● **Collected data entries**

.....

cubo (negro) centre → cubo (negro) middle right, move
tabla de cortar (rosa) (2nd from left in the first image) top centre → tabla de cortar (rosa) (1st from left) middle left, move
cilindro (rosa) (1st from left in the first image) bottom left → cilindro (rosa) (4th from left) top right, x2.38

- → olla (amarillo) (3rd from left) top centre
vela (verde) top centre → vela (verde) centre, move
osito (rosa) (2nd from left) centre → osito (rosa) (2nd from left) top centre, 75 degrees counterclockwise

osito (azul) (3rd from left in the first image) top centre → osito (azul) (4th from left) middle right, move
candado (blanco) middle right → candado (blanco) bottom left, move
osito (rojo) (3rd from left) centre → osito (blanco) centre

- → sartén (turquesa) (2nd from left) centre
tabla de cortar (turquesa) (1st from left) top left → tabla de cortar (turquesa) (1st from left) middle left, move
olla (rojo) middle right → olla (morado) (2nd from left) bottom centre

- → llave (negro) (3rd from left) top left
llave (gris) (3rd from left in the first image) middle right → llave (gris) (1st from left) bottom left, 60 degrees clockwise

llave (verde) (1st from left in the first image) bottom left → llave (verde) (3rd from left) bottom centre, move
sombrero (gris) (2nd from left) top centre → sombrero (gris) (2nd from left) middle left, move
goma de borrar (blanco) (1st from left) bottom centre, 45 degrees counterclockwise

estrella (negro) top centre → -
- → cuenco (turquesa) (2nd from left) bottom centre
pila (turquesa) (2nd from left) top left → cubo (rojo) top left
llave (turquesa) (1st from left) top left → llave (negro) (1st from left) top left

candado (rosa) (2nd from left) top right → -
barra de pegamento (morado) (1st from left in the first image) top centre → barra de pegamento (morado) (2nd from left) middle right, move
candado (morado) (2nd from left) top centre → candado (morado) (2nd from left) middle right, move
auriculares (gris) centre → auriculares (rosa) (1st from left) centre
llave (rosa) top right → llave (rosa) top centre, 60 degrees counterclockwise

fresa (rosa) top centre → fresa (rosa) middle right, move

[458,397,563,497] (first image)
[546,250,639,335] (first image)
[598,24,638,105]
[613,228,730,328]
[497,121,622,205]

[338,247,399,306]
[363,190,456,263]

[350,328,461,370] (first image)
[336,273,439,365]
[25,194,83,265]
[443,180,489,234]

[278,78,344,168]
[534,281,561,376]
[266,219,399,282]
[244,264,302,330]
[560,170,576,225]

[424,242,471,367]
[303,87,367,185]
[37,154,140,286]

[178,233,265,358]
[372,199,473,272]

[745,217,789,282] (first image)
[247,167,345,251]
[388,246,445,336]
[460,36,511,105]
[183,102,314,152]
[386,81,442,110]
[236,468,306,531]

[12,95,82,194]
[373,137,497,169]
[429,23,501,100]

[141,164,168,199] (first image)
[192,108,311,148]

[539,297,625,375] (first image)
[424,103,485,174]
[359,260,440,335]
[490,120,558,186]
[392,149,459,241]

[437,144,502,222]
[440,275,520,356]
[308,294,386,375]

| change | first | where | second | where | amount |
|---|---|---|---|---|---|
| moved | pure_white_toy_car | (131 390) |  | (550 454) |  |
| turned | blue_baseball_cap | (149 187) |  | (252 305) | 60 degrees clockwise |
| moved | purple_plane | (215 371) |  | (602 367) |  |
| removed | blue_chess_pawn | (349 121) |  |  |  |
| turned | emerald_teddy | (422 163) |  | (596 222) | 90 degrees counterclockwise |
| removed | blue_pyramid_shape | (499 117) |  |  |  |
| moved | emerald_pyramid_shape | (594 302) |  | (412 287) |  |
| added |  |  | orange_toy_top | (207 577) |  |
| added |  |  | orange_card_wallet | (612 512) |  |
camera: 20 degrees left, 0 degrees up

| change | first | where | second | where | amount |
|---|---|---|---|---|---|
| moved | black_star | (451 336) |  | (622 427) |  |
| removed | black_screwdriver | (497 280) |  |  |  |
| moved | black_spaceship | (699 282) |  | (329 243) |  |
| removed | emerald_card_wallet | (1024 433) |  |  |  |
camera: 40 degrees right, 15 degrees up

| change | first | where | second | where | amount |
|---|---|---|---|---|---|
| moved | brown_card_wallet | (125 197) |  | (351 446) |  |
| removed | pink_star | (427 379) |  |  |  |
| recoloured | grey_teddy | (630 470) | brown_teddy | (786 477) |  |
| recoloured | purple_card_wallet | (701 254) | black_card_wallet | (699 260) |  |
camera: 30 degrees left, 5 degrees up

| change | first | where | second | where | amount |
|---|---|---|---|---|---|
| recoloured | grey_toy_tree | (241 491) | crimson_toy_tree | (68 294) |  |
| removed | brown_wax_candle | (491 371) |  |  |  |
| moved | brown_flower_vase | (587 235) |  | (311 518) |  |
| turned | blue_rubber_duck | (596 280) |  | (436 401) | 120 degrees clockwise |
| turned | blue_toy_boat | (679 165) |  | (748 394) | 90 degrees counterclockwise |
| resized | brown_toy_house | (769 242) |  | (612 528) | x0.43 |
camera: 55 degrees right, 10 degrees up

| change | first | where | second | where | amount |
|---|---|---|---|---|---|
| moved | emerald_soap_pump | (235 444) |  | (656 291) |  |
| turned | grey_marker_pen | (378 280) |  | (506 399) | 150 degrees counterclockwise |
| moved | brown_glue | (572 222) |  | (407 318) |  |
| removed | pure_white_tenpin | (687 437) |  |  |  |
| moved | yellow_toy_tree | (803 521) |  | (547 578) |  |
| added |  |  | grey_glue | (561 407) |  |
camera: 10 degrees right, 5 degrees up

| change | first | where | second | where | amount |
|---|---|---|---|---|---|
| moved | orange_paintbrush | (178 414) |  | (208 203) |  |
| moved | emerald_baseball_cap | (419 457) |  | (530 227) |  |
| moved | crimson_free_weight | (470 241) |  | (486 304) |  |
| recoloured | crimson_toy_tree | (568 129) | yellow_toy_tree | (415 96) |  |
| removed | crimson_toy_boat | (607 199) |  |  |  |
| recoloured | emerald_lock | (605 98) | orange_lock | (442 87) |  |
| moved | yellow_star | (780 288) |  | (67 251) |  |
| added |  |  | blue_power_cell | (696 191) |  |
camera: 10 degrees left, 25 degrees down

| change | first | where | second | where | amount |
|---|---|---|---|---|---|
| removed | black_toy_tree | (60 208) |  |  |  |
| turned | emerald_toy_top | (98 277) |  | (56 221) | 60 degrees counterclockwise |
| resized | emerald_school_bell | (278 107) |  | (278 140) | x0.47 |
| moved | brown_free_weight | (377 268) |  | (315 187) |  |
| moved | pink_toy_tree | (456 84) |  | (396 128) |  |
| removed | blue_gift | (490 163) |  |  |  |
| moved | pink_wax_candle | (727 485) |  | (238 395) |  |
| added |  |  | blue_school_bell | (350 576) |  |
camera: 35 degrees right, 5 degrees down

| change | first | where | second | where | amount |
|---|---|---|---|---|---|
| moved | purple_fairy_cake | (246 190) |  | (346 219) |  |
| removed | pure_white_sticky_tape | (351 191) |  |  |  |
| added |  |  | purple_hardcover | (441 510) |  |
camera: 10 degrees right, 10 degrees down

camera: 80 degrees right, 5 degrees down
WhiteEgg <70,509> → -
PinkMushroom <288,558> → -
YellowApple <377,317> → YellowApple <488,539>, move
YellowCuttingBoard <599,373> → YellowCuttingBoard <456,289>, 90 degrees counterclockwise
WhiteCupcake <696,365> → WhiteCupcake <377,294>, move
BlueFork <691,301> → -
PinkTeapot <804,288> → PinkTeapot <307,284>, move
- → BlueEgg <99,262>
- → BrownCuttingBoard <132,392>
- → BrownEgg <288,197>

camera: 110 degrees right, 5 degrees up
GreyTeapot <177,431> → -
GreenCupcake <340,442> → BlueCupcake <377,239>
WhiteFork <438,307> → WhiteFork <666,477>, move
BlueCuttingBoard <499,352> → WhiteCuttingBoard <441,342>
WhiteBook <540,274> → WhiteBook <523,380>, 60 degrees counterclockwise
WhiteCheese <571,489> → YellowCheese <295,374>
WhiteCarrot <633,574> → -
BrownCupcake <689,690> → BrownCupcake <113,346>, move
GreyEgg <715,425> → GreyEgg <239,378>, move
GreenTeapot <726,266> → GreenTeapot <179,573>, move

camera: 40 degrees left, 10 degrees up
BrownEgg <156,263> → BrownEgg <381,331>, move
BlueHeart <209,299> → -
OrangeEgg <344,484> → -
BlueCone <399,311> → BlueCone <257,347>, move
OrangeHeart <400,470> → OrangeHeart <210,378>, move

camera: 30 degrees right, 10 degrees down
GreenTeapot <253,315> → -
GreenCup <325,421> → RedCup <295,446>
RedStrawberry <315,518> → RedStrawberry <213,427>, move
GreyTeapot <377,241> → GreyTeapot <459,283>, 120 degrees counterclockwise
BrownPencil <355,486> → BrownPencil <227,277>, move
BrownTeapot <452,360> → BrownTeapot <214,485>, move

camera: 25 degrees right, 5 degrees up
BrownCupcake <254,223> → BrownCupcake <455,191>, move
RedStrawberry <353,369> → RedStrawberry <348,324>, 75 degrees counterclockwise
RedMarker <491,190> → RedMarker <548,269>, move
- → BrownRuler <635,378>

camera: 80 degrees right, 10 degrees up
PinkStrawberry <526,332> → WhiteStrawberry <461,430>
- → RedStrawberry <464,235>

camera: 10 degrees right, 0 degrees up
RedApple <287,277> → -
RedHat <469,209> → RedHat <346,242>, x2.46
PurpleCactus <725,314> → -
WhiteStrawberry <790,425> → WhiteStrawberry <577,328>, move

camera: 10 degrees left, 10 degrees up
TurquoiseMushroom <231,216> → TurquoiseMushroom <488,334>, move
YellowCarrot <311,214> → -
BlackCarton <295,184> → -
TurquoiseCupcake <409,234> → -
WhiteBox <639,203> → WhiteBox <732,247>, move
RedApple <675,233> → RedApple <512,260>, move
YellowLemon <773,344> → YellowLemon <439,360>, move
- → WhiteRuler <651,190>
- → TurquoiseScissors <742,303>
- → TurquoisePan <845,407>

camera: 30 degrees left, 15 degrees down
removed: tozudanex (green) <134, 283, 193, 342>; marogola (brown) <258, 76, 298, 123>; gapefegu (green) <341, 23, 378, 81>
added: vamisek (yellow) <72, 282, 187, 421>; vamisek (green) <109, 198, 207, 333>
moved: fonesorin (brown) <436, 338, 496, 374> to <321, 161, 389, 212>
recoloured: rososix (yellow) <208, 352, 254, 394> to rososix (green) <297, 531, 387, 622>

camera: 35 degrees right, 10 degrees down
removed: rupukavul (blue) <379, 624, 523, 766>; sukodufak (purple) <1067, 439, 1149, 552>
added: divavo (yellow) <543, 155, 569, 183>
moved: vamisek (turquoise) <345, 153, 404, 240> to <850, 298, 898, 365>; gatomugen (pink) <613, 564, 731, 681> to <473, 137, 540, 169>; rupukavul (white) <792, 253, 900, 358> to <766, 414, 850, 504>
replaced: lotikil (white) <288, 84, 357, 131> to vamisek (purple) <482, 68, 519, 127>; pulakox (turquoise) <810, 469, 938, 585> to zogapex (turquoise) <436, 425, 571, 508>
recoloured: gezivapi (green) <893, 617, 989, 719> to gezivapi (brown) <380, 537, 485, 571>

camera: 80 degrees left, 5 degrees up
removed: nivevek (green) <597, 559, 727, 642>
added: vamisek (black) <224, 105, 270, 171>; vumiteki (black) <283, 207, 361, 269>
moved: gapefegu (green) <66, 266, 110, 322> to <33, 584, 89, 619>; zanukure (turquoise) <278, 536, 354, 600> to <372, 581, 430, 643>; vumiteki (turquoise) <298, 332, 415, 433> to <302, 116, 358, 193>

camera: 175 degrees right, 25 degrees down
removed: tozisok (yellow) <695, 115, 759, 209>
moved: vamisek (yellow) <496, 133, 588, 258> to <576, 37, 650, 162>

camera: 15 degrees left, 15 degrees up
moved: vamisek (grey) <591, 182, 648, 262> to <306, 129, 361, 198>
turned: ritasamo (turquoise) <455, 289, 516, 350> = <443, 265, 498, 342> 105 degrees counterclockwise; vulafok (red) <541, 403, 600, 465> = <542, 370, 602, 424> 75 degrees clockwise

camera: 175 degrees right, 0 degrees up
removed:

.....

● **What is expected**
All lines from the top of the data through the line containing "tabla de cortar (rosa) (2nd" need to be retyped exactly, and nothing more.

● **Task solution**
cubo (negro) centre → cubo (negro) middle right, move
tabla de cortar (rosa) (2nd from left in the first image) top centre → tabla de cortar (rosa) (1st from left) middle left, move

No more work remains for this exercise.